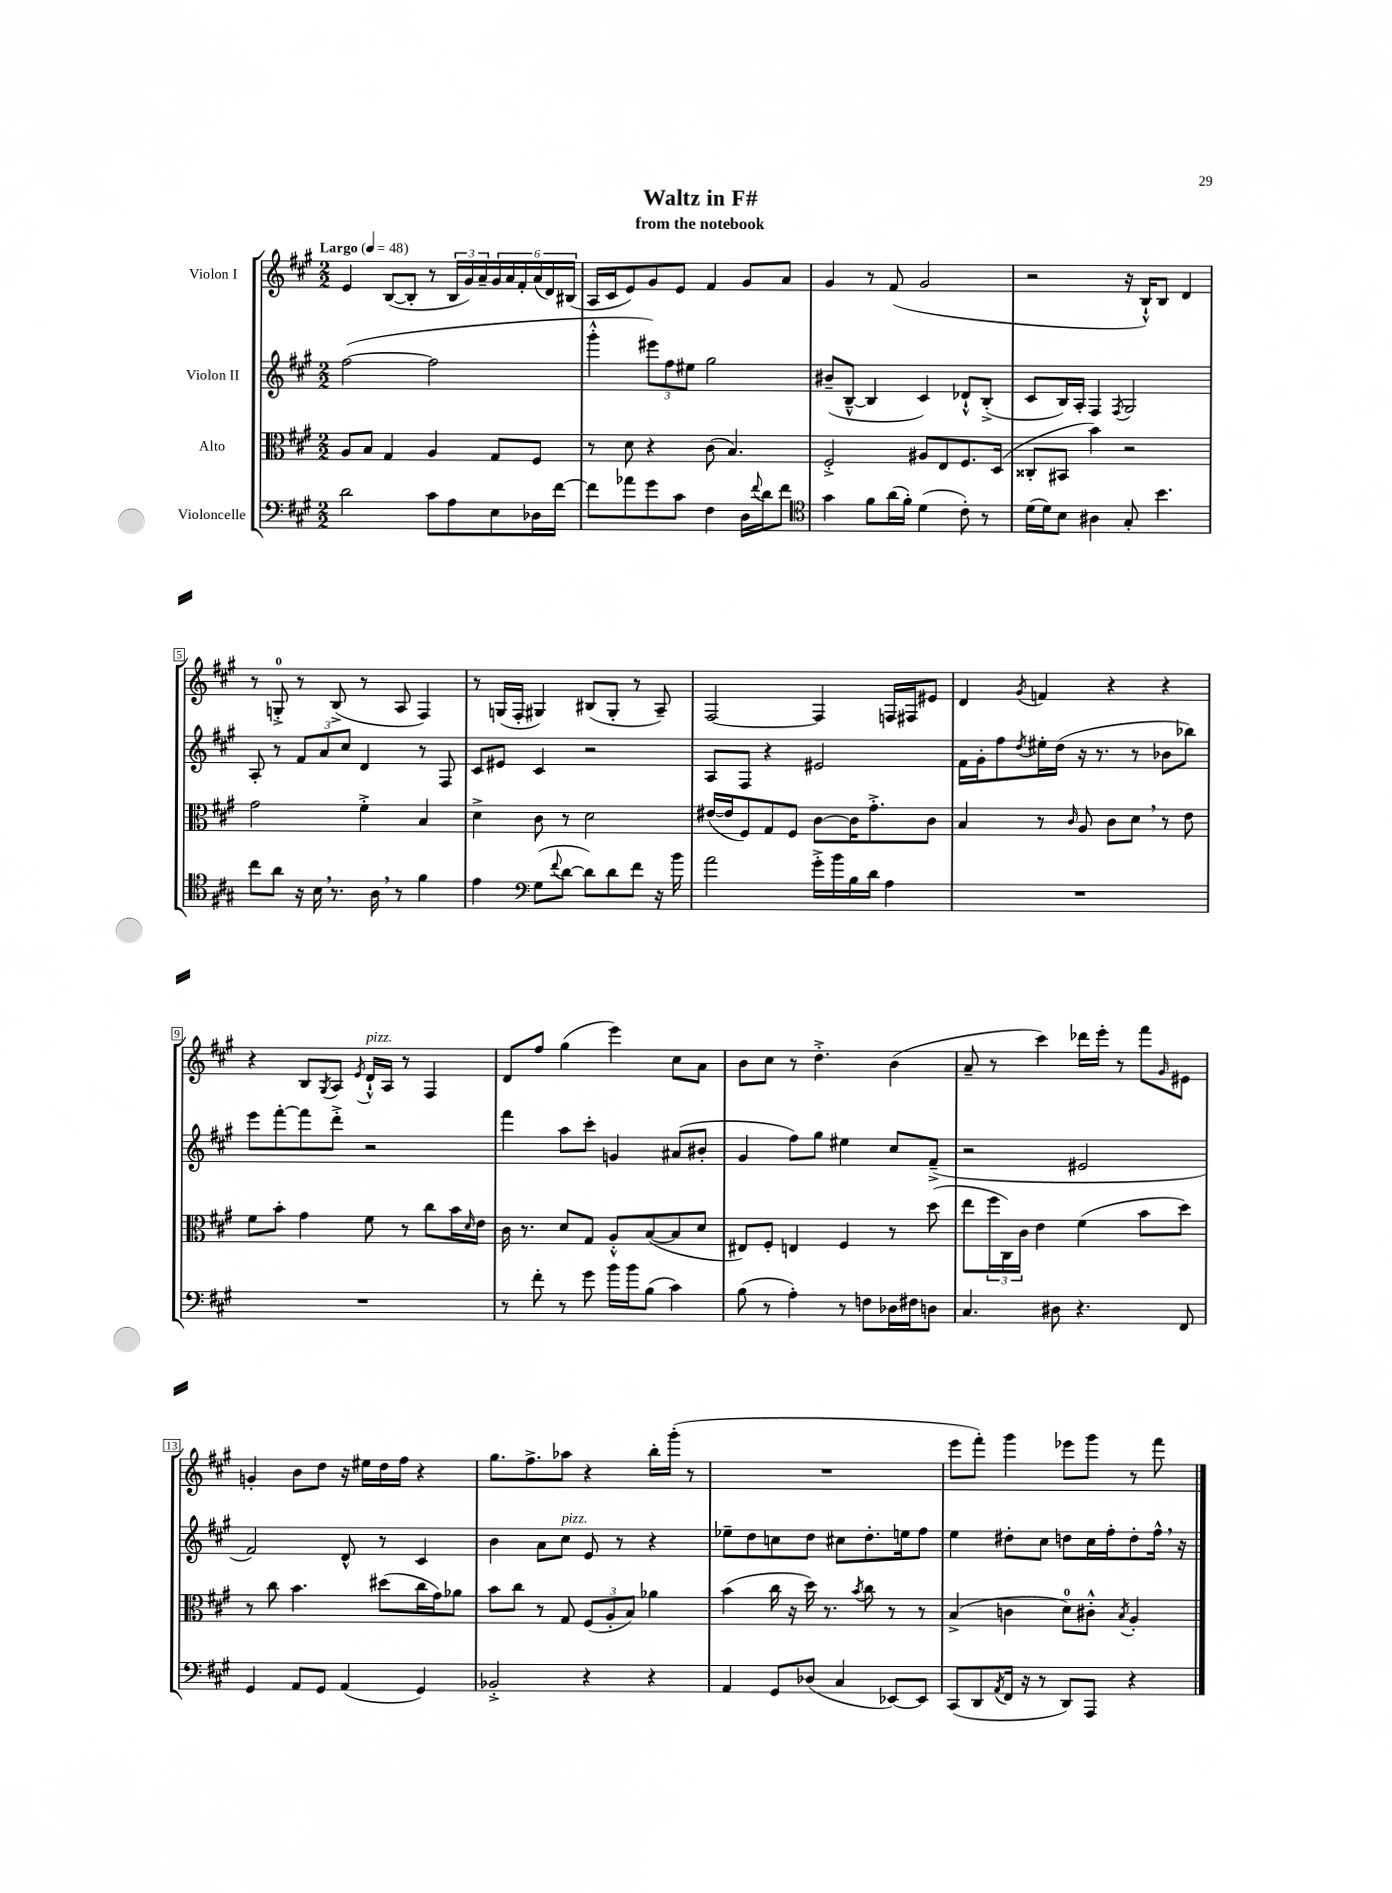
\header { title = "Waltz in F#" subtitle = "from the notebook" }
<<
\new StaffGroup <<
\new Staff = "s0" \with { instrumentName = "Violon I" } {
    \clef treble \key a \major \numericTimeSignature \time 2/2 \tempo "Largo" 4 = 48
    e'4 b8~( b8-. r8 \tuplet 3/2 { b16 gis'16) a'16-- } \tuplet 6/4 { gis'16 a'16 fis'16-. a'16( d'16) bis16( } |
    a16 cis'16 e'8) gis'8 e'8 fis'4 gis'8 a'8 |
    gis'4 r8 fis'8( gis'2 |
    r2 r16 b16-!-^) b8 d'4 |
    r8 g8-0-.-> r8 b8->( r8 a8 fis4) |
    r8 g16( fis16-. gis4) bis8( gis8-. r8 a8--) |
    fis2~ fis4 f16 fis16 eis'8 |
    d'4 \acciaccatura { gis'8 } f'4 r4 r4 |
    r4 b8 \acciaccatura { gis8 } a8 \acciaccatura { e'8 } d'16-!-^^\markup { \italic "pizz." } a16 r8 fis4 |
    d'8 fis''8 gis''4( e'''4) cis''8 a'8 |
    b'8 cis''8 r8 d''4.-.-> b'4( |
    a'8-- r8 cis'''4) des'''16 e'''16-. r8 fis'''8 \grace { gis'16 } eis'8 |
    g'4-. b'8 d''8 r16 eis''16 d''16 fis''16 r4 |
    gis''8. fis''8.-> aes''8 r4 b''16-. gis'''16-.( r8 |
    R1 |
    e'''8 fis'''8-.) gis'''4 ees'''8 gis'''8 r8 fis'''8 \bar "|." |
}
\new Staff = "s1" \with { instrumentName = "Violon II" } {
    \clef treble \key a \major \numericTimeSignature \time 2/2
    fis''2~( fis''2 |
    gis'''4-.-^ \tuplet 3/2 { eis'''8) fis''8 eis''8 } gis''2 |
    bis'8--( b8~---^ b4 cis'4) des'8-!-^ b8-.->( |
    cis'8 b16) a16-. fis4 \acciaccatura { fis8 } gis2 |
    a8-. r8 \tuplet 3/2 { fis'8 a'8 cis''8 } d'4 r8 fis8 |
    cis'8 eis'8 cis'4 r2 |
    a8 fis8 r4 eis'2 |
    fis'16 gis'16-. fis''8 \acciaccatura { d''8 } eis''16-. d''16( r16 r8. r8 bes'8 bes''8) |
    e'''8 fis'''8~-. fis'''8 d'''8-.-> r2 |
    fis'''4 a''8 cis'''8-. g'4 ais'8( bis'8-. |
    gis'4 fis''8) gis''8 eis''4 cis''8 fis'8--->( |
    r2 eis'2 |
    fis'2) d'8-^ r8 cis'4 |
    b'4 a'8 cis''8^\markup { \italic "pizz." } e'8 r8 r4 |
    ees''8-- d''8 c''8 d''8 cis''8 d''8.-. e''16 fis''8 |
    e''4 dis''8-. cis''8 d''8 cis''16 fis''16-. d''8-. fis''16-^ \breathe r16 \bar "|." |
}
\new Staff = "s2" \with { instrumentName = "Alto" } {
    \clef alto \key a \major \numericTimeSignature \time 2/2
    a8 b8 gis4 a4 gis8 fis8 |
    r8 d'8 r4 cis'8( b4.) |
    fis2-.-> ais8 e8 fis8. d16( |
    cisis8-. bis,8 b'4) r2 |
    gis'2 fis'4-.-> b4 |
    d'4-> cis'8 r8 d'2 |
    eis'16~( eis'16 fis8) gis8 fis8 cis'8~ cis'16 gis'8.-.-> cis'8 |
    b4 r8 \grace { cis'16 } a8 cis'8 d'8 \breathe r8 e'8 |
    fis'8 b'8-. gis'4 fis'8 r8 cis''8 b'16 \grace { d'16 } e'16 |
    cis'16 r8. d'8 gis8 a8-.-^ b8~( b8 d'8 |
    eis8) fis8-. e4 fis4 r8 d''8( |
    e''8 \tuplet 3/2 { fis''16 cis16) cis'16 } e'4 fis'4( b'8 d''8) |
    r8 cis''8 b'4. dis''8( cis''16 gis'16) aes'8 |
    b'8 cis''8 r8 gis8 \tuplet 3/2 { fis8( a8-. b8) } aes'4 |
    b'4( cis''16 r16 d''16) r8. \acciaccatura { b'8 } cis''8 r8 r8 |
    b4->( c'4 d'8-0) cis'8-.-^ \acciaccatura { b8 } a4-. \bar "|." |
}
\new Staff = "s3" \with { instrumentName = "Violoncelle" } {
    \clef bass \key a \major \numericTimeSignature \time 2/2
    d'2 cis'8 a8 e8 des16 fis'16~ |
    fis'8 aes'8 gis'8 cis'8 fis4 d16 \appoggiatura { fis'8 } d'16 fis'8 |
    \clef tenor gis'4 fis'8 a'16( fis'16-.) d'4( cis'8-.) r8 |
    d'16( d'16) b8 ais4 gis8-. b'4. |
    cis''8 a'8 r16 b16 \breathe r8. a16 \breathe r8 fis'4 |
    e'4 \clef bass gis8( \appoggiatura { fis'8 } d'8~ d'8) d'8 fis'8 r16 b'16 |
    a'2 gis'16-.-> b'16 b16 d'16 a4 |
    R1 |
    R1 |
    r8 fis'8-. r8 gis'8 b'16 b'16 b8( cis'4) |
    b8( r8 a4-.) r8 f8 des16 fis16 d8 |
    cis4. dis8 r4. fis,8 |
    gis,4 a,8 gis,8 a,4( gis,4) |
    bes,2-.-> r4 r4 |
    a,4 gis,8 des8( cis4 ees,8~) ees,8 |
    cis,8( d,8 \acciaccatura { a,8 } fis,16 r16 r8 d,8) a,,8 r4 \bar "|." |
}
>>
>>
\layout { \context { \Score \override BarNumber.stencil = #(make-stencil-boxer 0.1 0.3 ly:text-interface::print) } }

□ □ □ □ □ □ □

▶ TUGAS:
Salin ulang semua baris dalam rekaman di atas persis sama tanpa menyertakan gambarnya.

▶ JAWABAN:
\header { title = "Waltz in F#" subtitle = "from the notebook" }
<<
\new StaffGroup <<
\new Staff = "s0" \with { instrumentName = "Violon I" } {
    \clef treble \key a \major \numericTimeSignature \time 2/2 \tempo "Largo" 4 = 48
    e'4 b8~( b8-. r8 \tuplet 3/2 { b16 gis'16) a'16-- } \tuplet 6/4 { gis'16 a'16 fis'16-. a'16( d'16) bis16( } |
    a16 cis'16 e'8) gis'8 e'8 fis'4 gis'8 a'8 |
    gis'4 r8 fis'8( gis'2 |
    r2 r16 b16-!-^) b8 d'4 |
    r8 g8-0-.-> r8 b8->( r8 a8 fis4) |
    r8 g16( fis16-. gis4) bis8( gis8-. r8 a8--) |
    fis2~ fis4 f16 fis16 eis'8 |
    d'4 \acciaccatura { gis'8 } f'4 r4 r4 |
    r4 b8 \acciaccatura { gis8 } a8 \acciaccatura { e'8 } d'16-!-^^\markup { \italic "pizz." } a16 r8 fis4 |
    d'8 fis''8 gis''4( e'''4) cis''8 a'8 |
    b'8 cis''8 r8 d''4.-.-> b'4( |
    a'8-- r8 cis'''4) des'''16 e'''16-. r8 fis'''8 \grace { gis'16 } eis'8 |
    g'4-. b'8 d''8 r16 eis''16 d''16 fis''16 r4 |
    gis''8. fis''8.-> aes''8 r4 b''16-. gis'''16-.( r8 |
    R1 |
    e'''8 fis'''8-.) gis'''4 ees'''8 gis'''8 r8 fis'''8 \bar "|." |
}
\new Staff = "s1" \with { instrumentName = "Violon II" } {
    \clef treble \key a \major \numericTimeSignature \time 2/2
    fis''2~( fis''2 |
    gis'''4-.-^ \tuplet 3/2 { eis'''8) fis''8 eis''8 } gis''2 |
    bis'8--( b8~---^ b4 cis'4) des'8-!-^ b8-.->( |
    cis'8 b16) a16-. fis4 \acciaccatura { fis8 } gis2 |
    a8-. r8 \tuplet 3/2 { fis'8 a'8 cis''8 } d'4 r8 fis8 |
    cis'8 eis'8 cis'4 r2 |
    a8 fis8 r4 eis'2 |
    fis'16 gis'16-. fis''8 \acciaccatura { d''8 } eis''16-. d''16( r16 r8. r8 bes'8 bes''8) |
    e'''8 fis'''8~-. fis'''8 d'''8-.-> r2 |
    fis'''4 a''8 cis'''8-. g'4 ais'8( bis'8-. |
    gis'4 fis''8) gis''8 eis''4 cis''8 fis'8--->( |
    r2 eis'2 |
    fis'2) d'8-^ r8 cis'4 |
    b'4 a'8 cis''8^\markup { \italic "pizz." } e'8 r8 r4 |
    ees''8-- d''8 c''8 d''8 cis''8 d''8.-. e''16 fis''8 |
    e''4 dis''8-. cis''8 d''8 cis''16 fis''16-. d''8-. fis''16-^ \breathe r16 \bar "|." |
}
\new Staff = "s2" \with { instrumentName = "Alto" } {
    \clef alto \key a \major \numericTimeSignature \time 2/2
    a8 b8 gis4 a4 gis8 fis8 |
    r8 d'8 r4 cis'8( b4.) |
    fis2-.-> ais8 e8 fis8. d16( |
    cisis8-. bis,8 b'4) r2 |
    gis'2 fis'4-.-> b4 |
    d'4-> cis'8 r8 d'2 |
    eis'16~( eis'16 fis8) gis8 fis8 cis'8~ cis'16 gis'8.-.-> cis'8 |
    b4 r8 \grace { cis'16 } a8 cis'8 d'8 \breathe r8 e'8 |
    fis'8 b'8-. gis'4 fis'8 r8 cis''8 b'16 \grace { d'16 } e'16 |
    cis'16 r8. d'8 gis8 a8-.-^ b8~( b8 d'8 |
    eis8) fis8-. e4 fis4 r8 d''8( |
    e''8 \tuplet 3/2 { fis''16 cis16) cis'16 } e'4 fis'4( b'8 d''8) |
    r8 cis''8 b'4. dis''8( cis''16 gis'16) aes'8 |
    b'8 cis''8 r8 gis8 \tuplet 3/2 { fis8( a8-. b8) } aes'4 |
    b'4( cis''16 r16 d''16) r8. \acciaccatura { b'8 } cis''8 r8 r8 |
    b4->( c'4 d'8-0) cis'8-.-^ \acciaccatura { b8 } a4-. \bar "|." |
}
\new Staff = "s3" \with { instrumentName = "Violoncelle" } {
    \clef bass \key a \major \numericTimeSignature \time 2/2
    d'2 cis'8 a8 e8 des16 fis'16~ |
    fis'8 aes'8 gis'8 cis'8 fis4 d16 \appoggiatura { fis'8 } d'16 fis'8 |
    \clef tenor gis'4 fis'8 a'16( fis'16-.) d'4( cis'8-.) r8 |
    d'16( d'16) b8 ais4 gis8-. b'4. |
    cis''8 a'8 r16 b16 \breathe r8. a16 \breathe r8 fis'4 |
    e'4 \clef bass gis8( \appoggiatura { fis'8 } d'8~ d'8) d'8 fis'8 r16 b'16 |
    a'2 gis'16-.-> b'16 b16 d'16 a4 |
    R1 |
    R1 |
    r8 fis'8-. r8 gis'8 b'16 b'16 b8( cis'4) |
    b8( r8 a4-.) r8 f8 des16 fis16 d8 |
    cis4. dis8 r4. fis,8 |
    gis,4 a,8 gis,8 a,4( gis,4) |
    bes,2-.-> r4 r4 |
    a,4 gis,8 des8( cis4 ees,8~) ees,8 |
    cis,8( d,8 \acciaccatura { a,8 } fis,16 r16 r8 d,8) a,,8 r4 \bar "|." |
}
>>
>>
\layout { \context { \Score \override BarNumber.stencil = #(make-stencil-boxer 0.1 0.3 ly:text-interface::print) } }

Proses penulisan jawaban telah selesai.